───── Data extract

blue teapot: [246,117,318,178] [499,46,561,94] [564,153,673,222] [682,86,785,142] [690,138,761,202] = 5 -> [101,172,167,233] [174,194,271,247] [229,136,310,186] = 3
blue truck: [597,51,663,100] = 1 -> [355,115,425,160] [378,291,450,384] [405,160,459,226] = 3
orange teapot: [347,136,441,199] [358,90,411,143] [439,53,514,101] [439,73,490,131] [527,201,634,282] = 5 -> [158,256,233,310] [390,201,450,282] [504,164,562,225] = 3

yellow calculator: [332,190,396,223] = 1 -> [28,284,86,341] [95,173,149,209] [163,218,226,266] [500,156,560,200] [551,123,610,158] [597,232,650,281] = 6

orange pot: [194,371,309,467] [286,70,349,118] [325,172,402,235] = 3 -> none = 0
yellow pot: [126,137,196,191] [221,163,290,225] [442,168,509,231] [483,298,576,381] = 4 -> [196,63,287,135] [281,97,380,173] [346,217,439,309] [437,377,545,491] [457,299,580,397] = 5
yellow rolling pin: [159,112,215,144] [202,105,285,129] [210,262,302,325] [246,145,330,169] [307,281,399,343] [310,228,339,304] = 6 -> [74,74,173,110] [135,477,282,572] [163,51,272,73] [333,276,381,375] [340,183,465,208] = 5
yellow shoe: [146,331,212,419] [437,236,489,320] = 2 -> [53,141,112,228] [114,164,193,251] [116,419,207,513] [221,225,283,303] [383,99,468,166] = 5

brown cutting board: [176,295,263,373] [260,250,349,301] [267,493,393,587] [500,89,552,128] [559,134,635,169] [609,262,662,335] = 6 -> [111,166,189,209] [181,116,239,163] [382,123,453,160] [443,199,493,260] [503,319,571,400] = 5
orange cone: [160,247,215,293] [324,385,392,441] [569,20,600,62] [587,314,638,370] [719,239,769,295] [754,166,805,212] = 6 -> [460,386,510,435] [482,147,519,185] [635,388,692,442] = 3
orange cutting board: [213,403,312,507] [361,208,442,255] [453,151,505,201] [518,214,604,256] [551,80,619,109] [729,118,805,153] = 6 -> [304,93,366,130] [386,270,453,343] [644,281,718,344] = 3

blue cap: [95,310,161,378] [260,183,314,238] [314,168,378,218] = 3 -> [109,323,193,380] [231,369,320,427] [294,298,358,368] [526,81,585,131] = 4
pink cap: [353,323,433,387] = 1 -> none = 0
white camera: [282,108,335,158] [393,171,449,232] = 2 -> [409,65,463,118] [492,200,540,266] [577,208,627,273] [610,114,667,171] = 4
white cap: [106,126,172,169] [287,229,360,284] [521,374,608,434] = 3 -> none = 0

──────────

- [Aim of the task]:
From the line holding "orange cone: [160,247,215,293]" down to the final line above, quote every line exactly and only those lines.

- [Reply]:
orange cone: [160,247,215,293] [324,385,392,441] [569,20,600,62] [587,314,638,370] [719,239,769,295] [754,166,805,212] = 6 -> [460,386,510,435] [482,147,519,185] [635,388,692,442] = 3
orange cutting board: [213,403,312,507] [361,208,442,255] [453,151,505,201] [518,214,604,256] [551,80,619,109] [729,118,805,153] = 6 -> [304,93,366,130] [386,270,453,343] [644,281,718,344] = 3

blue cap: [95,310,161,378] [260,183,314,238] [314,168,378,218] = 3 -> [109,323,193,380] [231,369,320,427] [294,298,358,368] [526,81,585,131] = 4
pink cap: [353,323,433,387] = 1 -> none = 0
white camera: [282,108,335,158] [393,171,449,232] = 2 -> [409,65,463,118] [492,200,540,266] [577,208,627,273] [610,114,667,171] = 4
white cap: [106,126,172,169] [287,229,360,284] [521,374,608,434] = 3 -> none = 0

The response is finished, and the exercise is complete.